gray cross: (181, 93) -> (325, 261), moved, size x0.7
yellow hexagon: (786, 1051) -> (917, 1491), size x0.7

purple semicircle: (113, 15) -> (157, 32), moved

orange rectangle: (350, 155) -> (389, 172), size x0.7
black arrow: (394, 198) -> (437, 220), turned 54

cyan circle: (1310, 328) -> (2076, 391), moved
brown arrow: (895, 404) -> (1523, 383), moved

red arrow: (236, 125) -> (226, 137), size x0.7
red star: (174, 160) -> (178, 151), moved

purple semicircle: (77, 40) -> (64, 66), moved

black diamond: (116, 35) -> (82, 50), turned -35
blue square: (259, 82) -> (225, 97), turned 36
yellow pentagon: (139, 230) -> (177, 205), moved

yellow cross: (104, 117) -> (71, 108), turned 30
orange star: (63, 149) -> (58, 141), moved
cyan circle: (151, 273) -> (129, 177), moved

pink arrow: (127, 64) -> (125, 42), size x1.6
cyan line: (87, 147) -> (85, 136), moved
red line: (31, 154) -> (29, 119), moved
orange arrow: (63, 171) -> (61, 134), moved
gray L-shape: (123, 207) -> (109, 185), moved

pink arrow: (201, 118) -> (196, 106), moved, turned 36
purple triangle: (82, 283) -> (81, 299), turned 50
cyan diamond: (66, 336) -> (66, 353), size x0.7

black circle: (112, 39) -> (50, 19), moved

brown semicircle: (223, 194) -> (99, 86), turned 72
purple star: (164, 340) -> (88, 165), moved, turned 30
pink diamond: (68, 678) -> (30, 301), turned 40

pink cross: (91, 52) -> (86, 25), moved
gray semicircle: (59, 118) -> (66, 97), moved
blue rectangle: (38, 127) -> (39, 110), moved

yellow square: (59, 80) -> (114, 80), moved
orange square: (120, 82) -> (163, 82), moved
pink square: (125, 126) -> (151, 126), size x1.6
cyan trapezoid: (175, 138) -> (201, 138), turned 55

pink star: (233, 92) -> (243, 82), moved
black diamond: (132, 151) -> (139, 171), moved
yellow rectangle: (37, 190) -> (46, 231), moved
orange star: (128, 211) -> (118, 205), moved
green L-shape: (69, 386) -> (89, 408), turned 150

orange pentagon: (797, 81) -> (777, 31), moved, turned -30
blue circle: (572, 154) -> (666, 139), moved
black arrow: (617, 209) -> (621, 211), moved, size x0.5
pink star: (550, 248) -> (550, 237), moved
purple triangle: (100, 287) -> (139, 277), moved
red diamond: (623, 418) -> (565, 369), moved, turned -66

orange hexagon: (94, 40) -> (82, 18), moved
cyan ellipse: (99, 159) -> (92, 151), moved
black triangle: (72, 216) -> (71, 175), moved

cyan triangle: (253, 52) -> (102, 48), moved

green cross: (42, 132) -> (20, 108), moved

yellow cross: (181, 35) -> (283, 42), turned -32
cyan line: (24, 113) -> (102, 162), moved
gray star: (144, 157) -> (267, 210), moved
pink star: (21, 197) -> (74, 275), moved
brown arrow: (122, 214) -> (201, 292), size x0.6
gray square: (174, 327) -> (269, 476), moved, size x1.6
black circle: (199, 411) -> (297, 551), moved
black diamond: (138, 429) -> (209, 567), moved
----
Print every entry exactly as written.

gray cross: (181, 93) -> (325, 261), moved, size x0.7
yellow hexagon: (786, 1051) -> (917, 1491), size x0.7

purple semicircle: (113, 15) -> (157, 32), moved

orange rectangle: (350, 155) -> (389, 172), size x0.7
black arrow: (394, 198) -> (437, 220), turned 54

cyan circle: (1310, 328) -> (2076, 391), moved
brown arrow: (895, 404) -> (1523, 383), moved

red arrow: (236, 125) -> (226, 137), size x0.7
red star: (174, 160) -> (178, 151), moved

purple semicircle: (77, 40) -> (64, 66), moved

black diamond: (116, 35) -> (82, 50), turned -35
blue square: (259, 82) -> (225, 97), turned 36
yellow pentagon: (139, 230) -> (177, 205), moved

yellow cross: (104, 117) -> (71, 108), turned 30
orange star: (63, 149) -> (58, 141), moved
cyan circle: (151, 273) -> (129, 177), moved

pink arrow: (127, 64) -> (125, 42), size x1.6
cyan line: (87, 147) -> (85, 136), moved
red line: (31, 154) -> (29, 119), moved
orange arrow: (63, 171) -> (61, 134), moved
gray L-shape: (123, 207) -> (109, 185), moved

pink arrow: (201, 118) -> (196, 106), moved, turned 36
purple triangle: (82, 283) -> (81, 299), turned 50
cyan diamond: (66, 336) -> (66, 353), size x0.7

black circle: (112, 39) -> (50, 19), moved

brown semicircle: (223, 194) -> (99, 86), turned 72
purple star: (164, 340) -> (88, 165), moved, turned 30
pink diamond: (68, 678) -> (30, 301), turned 40

pink cross: (91, 52) -> (86, 25), moved
gray semicircle: (59, 118) -> (66, 97), moved
blue rectangle: (38, 127) -> (39, 110), moved

yellow square: (59, 80) -> (114, 80), moved
orange square: (120, 82) -> (163, 82), moved
pink square: (125, 126) -> (151, 126), size x1.6
cyan trapezoid: (175, 138) -> (201, 138), turned 55

pink star: (233, 92) -> (243, 82), moved
black diamond: (132, 151) -> (139, 171), moved
yellow rectangle: (37, 190) -> (46, 231), moved
orange star: (128, 211) -> (118, 205), moved
green L-shape: (69, 386) -> (89, 408), turned 150

orange pentagon: (797, 81) -> (777, 31), moved, turned -30
blue circle: (572, 154) -> (666, 139), moved
black arrow: (617, 209) -> (621, 211), moved, size x0.5
pink star: (550, 248) -> (550, 237), moved
purple triangle: (100, 287) -> (139, 277), moved
red diamond: (623, 418) -> (565, 369), moved, turned -66

orange hexagon: (94, 40) -> (82, 18), moved
cyan ellipse: (99, 159) -> (92, 151), moved
black triangle: (72, 216) -> (71, 175), moved

cyan triangle: (253, 52) -> (102, 48), moved

green cross: (42, 132) -> (20, 108), moved

yellow cross: (181, 35) -> (283, 42), turned -32
cyan line: (24, 113) -> (102, 162), moved
gray star: (144, 157) -> (267, 210), moved
pink star: (21, 197) -> (74, 275), moved
brown arrow: (122, 214) -> (201, 292), size x0.6
gray square: (174, 327) -> (269, 476), moved, size x1.6
black circle: (199, 411) -> (297, 551), moved
black diamond: (138, 429) -> (209, 567), moved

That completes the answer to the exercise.